▸ **Data to use**:
*** Block opens ***

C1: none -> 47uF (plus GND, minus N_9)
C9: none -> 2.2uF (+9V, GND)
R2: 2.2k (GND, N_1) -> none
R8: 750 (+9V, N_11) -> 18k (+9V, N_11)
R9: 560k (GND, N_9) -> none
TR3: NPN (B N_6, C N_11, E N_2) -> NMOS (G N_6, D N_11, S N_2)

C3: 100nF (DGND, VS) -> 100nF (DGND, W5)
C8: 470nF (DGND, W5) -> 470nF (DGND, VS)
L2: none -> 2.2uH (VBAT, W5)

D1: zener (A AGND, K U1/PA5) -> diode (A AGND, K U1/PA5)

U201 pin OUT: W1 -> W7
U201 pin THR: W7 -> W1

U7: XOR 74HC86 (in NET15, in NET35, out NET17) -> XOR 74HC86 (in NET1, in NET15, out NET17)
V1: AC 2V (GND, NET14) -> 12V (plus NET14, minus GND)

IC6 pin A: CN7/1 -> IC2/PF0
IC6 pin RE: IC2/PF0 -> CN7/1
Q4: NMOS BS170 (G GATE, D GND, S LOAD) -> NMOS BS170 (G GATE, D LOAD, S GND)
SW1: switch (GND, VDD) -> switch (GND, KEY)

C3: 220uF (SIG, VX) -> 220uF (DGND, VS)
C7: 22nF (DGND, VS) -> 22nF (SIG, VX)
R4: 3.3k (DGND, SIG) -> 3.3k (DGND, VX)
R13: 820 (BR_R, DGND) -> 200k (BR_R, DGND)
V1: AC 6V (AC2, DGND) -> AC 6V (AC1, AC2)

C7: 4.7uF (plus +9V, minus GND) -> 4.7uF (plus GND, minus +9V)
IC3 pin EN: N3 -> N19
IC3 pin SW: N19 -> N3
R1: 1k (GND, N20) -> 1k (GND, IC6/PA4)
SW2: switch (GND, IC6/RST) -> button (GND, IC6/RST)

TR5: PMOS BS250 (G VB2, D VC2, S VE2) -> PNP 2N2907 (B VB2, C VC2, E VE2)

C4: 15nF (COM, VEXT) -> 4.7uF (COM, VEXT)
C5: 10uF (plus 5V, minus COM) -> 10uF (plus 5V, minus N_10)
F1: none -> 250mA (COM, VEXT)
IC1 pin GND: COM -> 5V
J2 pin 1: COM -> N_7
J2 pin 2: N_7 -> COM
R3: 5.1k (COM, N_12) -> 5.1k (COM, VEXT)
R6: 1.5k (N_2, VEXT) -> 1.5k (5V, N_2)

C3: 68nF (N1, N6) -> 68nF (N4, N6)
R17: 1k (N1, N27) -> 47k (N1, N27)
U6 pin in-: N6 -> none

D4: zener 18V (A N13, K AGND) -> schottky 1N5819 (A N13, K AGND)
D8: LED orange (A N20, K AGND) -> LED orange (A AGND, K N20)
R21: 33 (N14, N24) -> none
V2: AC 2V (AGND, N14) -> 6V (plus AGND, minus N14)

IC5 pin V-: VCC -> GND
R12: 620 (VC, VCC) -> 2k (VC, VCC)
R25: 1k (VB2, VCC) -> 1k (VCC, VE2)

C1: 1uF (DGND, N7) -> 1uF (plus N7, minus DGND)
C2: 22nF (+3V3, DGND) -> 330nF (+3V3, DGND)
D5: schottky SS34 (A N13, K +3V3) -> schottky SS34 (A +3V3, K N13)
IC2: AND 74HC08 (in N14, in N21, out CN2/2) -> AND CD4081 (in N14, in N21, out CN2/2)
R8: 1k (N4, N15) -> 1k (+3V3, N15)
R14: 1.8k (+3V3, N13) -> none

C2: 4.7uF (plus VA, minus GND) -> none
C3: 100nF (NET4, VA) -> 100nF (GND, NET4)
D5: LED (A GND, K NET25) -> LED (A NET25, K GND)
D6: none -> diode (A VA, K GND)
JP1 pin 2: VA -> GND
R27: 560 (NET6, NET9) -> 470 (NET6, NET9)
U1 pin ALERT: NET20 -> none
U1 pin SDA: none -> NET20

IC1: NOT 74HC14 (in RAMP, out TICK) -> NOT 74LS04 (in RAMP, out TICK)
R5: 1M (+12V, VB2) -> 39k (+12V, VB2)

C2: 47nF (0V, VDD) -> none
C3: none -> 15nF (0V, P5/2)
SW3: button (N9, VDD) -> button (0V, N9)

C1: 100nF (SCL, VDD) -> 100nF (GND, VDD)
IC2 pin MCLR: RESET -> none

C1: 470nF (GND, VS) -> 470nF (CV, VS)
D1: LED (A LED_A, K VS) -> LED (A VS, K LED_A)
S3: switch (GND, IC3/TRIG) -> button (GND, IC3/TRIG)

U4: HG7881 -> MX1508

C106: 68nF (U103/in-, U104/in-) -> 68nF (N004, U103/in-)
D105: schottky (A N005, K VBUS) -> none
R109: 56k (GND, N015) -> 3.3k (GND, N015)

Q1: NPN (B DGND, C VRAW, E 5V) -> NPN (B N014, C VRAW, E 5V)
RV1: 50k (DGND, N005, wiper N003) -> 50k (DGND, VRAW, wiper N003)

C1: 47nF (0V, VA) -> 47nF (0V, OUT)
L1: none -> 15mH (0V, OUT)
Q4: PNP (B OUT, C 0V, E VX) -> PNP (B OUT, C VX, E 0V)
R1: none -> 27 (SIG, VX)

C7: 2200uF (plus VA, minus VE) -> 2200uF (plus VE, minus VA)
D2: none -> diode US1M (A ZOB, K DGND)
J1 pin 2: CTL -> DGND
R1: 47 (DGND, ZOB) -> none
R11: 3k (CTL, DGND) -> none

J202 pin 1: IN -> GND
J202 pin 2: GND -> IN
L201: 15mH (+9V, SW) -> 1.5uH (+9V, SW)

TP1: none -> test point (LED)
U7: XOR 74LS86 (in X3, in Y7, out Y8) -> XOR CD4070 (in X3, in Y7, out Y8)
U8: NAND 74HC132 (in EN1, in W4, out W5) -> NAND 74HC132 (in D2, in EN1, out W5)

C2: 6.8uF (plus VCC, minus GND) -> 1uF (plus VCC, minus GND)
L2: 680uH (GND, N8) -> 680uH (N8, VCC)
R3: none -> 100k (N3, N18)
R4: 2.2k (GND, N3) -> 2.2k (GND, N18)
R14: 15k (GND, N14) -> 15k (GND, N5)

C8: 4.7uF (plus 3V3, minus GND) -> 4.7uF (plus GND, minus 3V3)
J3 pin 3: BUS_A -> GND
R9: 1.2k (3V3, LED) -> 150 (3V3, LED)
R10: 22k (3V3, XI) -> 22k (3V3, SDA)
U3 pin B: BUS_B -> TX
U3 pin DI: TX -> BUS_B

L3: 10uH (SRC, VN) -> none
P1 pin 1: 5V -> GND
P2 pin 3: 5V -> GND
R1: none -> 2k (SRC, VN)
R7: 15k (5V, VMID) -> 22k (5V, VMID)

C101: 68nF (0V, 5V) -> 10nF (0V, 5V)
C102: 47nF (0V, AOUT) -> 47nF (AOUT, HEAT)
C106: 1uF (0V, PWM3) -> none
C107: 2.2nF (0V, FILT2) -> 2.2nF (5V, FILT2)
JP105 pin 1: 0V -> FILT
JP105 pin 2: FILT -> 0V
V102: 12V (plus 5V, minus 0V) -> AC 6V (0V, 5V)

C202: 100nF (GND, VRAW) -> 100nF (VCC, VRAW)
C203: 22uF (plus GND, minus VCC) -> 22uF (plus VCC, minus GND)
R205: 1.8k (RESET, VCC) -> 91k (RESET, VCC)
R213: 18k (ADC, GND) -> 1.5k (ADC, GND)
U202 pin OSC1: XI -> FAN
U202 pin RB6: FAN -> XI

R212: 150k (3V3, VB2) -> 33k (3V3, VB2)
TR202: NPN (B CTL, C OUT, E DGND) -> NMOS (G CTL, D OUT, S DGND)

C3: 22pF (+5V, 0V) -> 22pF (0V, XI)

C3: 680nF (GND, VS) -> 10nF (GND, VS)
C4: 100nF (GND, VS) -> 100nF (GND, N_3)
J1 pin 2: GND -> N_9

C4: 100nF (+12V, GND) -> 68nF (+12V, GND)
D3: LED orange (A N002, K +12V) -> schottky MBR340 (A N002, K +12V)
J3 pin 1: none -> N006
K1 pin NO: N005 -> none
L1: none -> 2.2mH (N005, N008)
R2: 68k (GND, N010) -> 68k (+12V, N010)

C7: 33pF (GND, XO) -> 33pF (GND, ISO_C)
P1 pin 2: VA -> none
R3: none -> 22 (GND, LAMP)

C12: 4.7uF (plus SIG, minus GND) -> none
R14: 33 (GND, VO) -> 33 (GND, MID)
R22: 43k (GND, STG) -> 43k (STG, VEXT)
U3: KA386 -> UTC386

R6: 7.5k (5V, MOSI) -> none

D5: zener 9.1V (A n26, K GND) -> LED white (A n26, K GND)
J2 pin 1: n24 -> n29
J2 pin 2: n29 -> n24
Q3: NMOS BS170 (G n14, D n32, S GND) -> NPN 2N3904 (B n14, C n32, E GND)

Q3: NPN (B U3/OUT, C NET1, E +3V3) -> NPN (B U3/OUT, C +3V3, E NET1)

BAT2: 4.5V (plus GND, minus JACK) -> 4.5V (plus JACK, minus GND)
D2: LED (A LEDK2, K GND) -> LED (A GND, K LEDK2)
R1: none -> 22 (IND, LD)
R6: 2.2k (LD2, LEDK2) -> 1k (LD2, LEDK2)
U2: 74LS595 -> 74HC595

*** Block closes ***

▸ **Work to be completed**: Set down exactly the lines of the data above, beginning with the line that has "R2: 2.2k (GND, N_1) -> none" and ending with the line that has "C3: 220uF (SIG, VX) -> 220uF (DGND, VS)", and no others.

▸ **Task answer**:
R2: 2.2k (GND, N_1) -> none
R8: 750 (+9V, N_11) -> 18k (+9V, N_11)
R9: 560k (GND, N_9) -> none
TR3: NPN (B N_6, C N_11, E N_2) -> NMOS (G N_6, D N_11, S N_2)

C3: 100nF (DGND, VS) -> 100nF (DGND, W5)
C8: 470nF (DGND, W5) -> 470nF (DGND, VS)
L2: none -> 2.2uH (VBAT, W5)

D1: zener (A AGND, K U1/PA5) -> diode (A AGND, K U1/PA5)

U201 pin OUT: W1 -> W7
U201 pin THR: W7 -> W1

U7: XOR 74HC86 (in NET15, in NET35, out NET17) -> XOR 74HC86 (in NET1, in NET15, out NET17)
V1: AC 2V (GND, NET14) -> 12V (plus NET14, minus GND)

IC6 pin A: CN7/1 -> IC2/PF0
IC6 pin RE: IC2/PF0 -> CN7/1
Q4: NMOS BS170 (G GATE, D GND, S LOAD) -> NMOS BS170 (G GATE, D LOAD, S GND)
SW1: switch (GND, VDD) -> switch (GND, KEY)

C3: 220uF (SIG, VX) -> 220uF (DGND, VS)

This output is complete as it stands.